%%

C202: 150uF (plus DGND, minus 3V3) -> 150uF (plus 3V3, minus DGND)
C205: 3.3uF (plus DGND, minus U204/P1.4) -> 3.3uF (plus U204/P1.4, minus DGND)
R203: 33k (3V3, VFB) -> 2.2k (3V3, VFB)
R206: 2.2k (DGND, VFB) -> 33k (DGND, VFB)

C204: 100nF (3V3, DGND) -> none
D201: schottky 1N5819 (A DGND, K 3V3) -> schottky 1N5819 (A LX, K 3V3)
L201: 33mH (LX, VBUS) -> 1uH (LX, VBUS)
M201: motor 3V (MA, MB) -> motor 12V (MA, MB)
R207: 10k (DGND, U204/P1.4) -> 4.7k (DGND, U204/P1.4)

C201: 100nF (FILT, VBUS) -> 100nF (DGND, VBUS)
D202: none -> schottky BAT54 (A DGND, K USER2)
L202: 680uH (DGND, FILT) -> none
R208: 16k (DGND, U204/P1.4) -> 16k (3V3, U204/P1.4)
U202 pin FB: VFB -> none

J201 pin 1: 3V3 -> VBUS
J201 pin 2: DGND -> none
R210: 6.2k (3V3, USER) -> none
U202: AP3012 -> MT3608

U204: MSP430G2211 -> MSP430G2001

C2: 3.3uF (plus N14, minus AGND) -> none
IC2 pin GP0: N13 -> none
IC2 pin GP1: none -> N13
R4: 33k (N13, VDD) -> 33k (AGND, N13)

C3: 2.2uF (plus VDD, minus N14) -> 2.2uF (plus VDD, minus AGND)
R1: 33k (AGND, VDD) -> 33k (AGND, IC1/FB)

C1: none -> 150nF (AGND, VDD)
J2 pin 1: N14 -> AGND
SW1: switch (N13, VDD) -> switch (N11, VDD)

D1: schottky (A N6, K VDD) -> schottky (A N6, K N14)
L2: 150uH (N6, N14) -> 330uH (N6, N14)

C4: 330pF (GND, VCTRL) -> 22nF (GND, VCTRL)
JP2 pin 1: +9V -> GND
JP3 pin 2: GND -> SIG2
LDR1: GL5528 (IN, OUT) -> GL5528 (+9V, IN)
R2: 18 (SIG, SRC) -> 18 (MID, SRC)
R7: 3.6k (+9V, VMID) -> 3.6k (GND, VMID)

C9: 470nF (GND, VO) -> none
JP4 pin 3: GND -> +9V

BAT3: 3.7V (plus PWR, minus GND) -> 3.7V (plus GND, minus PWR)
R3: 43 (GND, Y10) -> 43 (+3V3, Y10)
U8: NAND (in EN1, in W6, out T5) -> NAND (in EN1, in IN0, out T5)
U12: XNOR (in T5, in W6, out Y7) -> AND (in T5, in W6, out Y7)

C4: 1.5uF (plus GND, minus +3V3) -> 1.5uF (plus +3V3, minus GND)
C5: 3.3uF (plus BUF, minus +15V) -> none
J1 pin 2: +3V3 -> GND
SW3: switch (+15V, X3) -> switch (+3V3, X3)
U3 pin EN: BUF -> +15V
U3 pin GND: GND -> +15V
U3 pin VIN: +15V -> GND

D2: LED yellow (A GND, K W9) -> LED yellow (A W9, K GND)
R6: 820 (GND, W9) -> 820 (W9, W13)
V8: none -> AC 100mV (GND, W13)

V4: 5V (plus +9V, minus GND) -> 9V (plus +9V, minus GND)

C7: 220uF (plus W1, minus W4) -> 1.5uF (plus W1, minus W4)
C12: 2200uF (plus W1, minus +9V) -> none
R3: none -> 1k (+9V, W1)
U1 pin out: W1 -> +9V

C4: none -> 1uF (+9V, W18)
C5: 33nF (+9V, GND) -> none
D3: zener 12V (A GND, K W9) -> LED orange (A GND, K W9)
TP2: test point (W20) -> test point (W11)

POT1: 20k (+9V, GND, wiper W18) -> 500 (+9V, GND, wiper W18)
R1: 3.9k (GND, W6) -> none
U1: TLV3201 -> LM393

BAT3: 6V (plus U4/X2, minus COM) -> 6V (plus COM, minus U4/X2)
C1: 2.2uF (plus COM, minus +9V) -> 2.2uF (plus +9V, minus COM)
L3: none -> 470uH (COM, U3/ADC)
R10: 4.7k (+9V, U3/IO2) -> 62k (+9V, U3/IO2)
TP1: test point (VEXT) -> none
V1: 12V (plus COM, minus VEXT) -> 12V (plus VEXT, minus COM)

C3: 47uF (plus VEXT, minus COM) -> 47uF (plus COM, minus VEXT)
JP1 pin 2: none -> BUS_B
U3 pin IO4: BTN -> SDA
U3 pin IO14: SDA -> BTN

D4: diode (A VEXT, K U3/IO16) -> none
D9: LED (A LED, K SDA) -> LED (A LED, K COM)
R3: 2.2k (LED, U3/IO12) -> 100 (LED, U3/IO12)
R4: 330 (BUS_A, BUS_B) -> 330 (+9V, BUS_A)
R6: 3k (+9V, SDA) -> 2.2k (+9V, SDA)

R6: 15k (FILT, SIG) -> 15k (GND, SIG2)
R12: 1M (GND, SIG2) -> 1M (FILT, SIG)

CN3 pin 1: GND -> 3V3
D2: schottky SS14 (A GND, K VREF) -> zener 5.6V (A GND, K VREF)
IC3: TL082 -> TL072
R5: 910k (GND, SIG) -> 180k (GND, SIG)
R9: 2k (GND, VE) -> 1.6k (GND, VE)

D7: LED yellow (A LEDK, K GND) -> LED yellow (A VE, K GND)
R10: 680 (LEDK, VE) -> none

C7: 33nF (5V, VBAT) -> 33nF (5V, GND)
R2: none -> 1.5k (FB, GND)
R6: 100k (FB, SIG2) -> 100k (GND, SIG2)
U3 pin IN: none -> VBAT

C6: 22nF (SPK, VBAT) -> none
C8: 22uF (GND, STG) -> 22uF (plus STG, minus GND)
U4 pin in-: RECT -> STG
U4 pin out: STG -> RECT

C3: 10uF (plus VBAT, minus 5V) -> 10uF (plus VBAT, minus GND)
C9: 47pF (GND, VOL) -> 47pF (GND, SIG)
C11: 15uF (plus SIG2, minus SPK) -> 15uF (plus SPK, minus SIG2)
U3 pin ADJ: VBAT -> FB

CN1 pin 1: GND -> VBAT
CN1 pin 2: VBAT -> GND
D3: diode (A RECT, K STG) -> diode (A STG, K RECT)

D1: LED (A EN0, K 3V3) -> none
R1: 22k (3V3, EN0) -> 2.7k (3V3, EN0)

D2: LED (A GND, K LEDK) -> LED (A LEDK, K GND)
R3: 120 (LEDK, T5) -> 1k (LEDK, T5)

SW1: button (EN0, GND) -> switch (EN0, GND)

%%

→ Exercise
The lines from the beginning of the records through the line containing "U202 pin FB: VFB -> none" should be reproduced exactly. Include nothing else.

→ Result of the task
C202: 150uF (plus DGND, minus 3V3) -> 150uF (plus 3V3, minus DGND)
C205: 3.3uF (plus DGND, minus U204/P1.4) -> 3.3uF (plus U204/P1.4, minus DGND)
R203: 33k (3V3, VFB) -> 2.2k (3V3, VFB)
R206: 2.2k (DGND, VFB) -> 33k (DGND, VFB)

C204: 100nF (3V3, DGND) -> none
D201: schottky 1N5819 (A DGND, K 3V3) -> schottky 1N5819 (A LX, K 3V3)
L201: 33mH (LX, VBUS) -> 1uH (LX, VBUS)
M201: motor 3V (MA, MB) -> motor 12V (MA, MB)
R207: 10k (DGND, U204/P1.4) -> 4.7k (DGND, U204/P1.4)

C201: 100nF (FILT, VBUS) -> 100nF (DGND, VBUS)
D202: none -> schottky BAT54 (A DGND, K USER2)
L202: 680uH (DGND, FILT) -> none
R208: 16k (DGND, U204/P1.4) -> 16k (3V3, U204/P1.4)
U202 pin FB: VFB -> none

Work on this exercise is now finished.